- _Information shown_:

──────────────────────────────

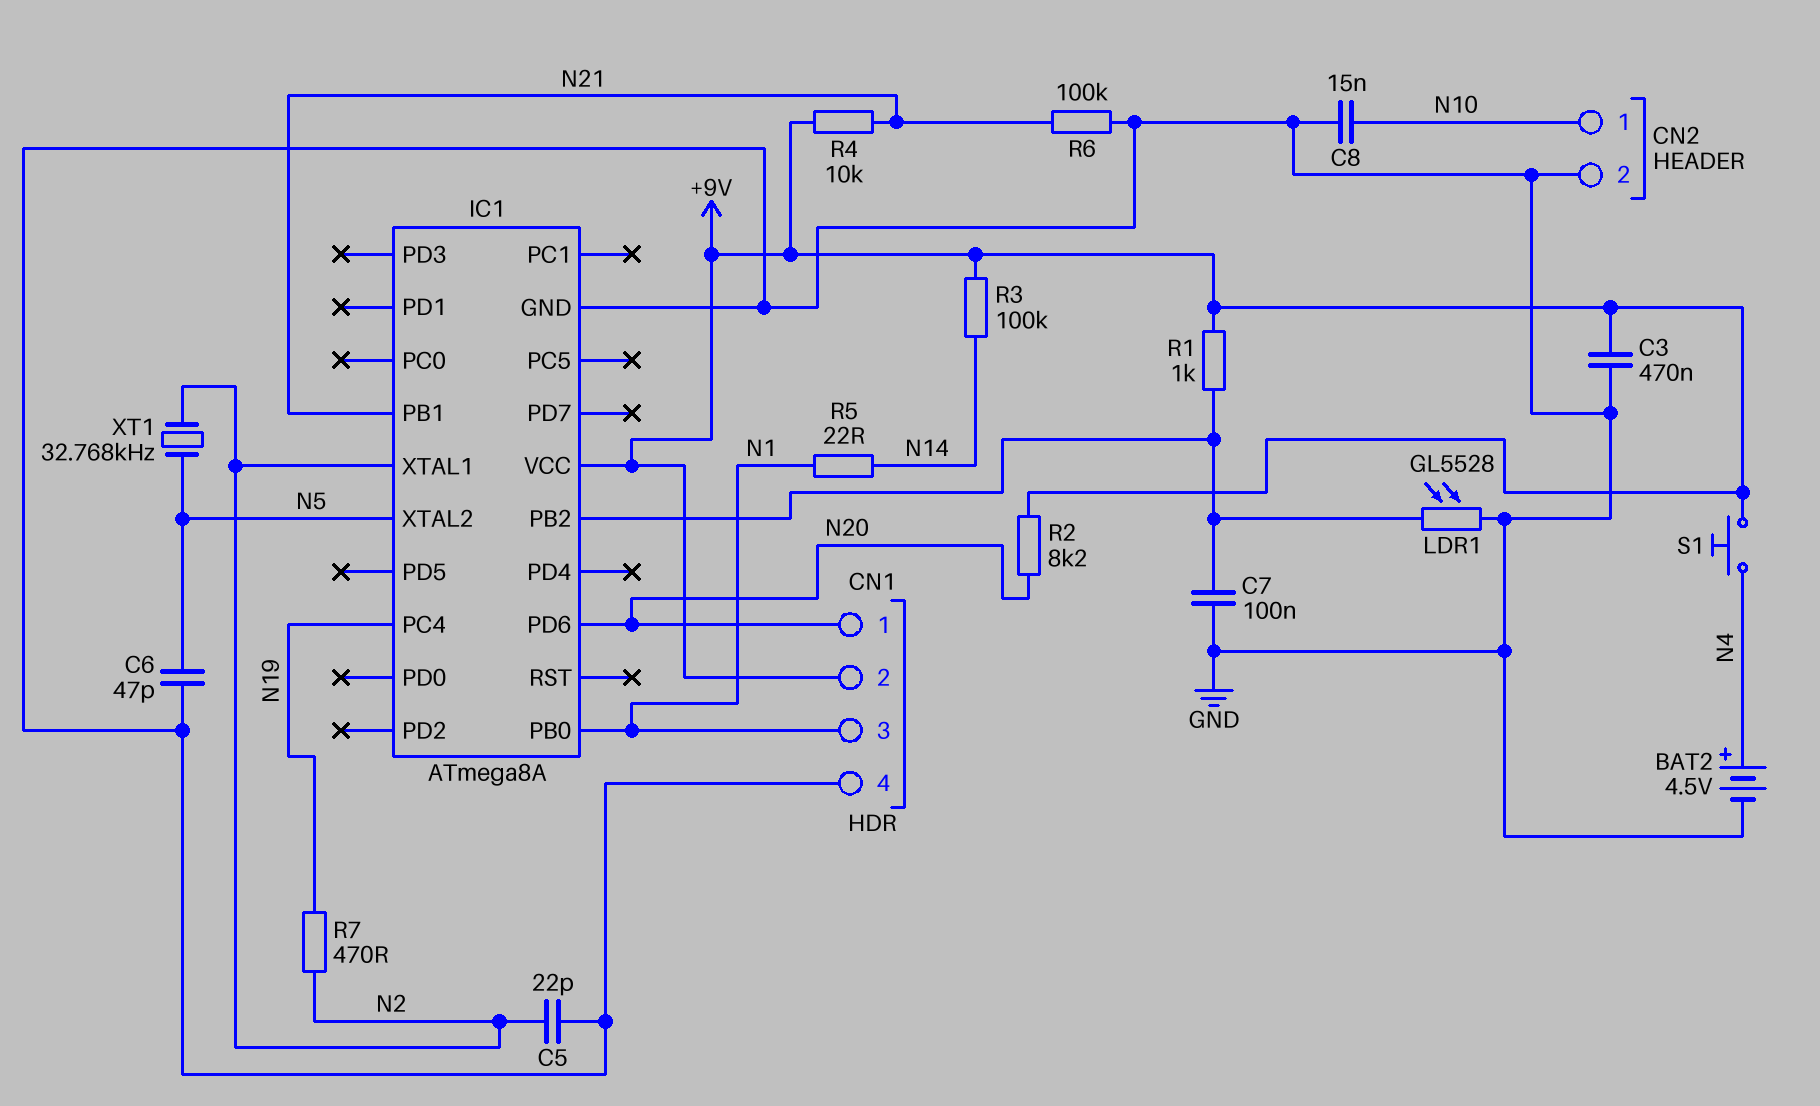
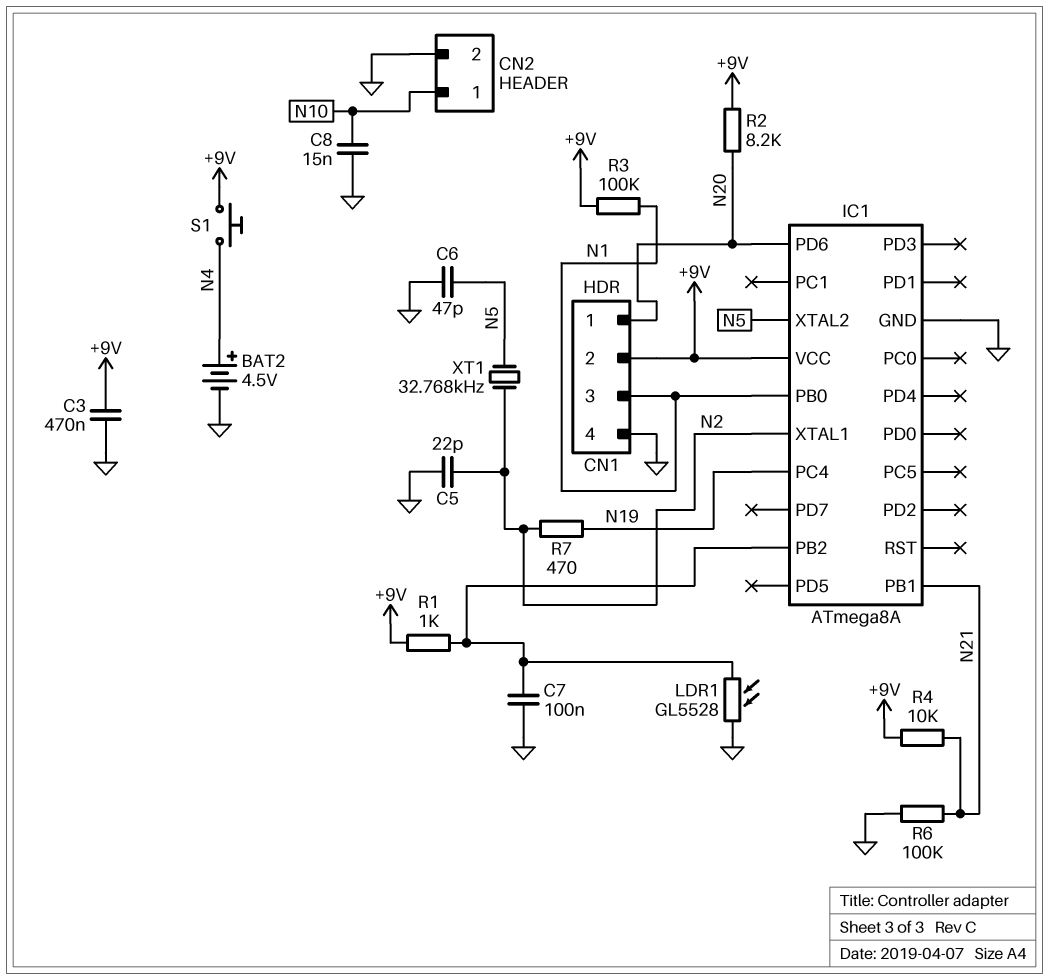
R3: 100k (+9V, N14) -> 100k (+9V, N1)
R5: 22 (N1, N14) -> none

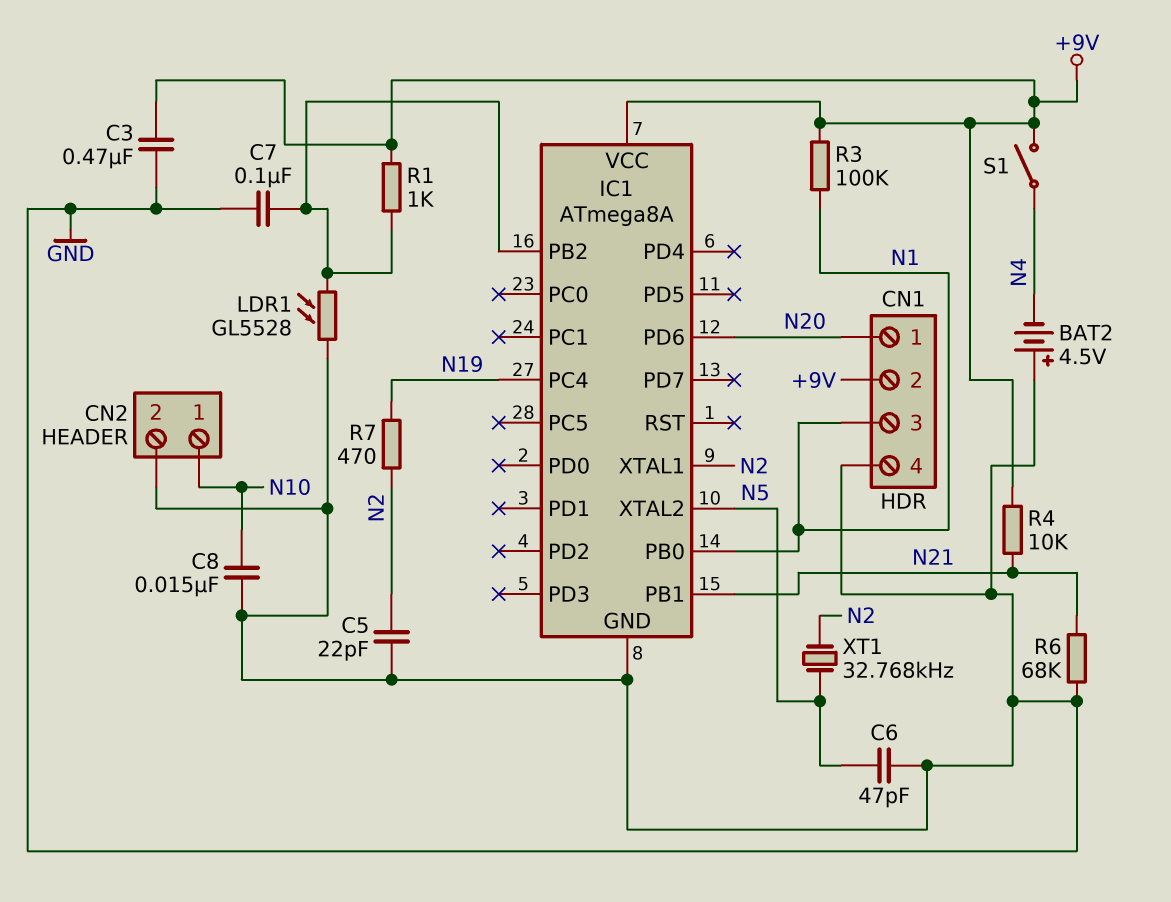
BAT2: 4.5V (plus N4, minus GND) -> 4.5V (plus GND, minus N4)
R2: 8.2k (+9V, N20) -> none
R6: 100k (GND, N21) -> 68k (GND, N21)
S1: button (+9V, N4) -> switch (+9V, N4)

──────────────────────────────

- _Exercise objective_: Skip the pictures and output all entries exactly.

- _Exercise answer_:
R3: 100k (+9V, N14) -> 100k (+9V, N1)
R5: 22 (N1, N14) -> none

BAT2: 4.5V (plus N4, minus GND) -> 4.5V (plus GND, minus N4)
R2: 8.2k (+9V, N20) -> none
R6: 100k (GND, N21) -> 68k (GND, N21)
S1: button (+9V, N4) -> switch (+9V, N4)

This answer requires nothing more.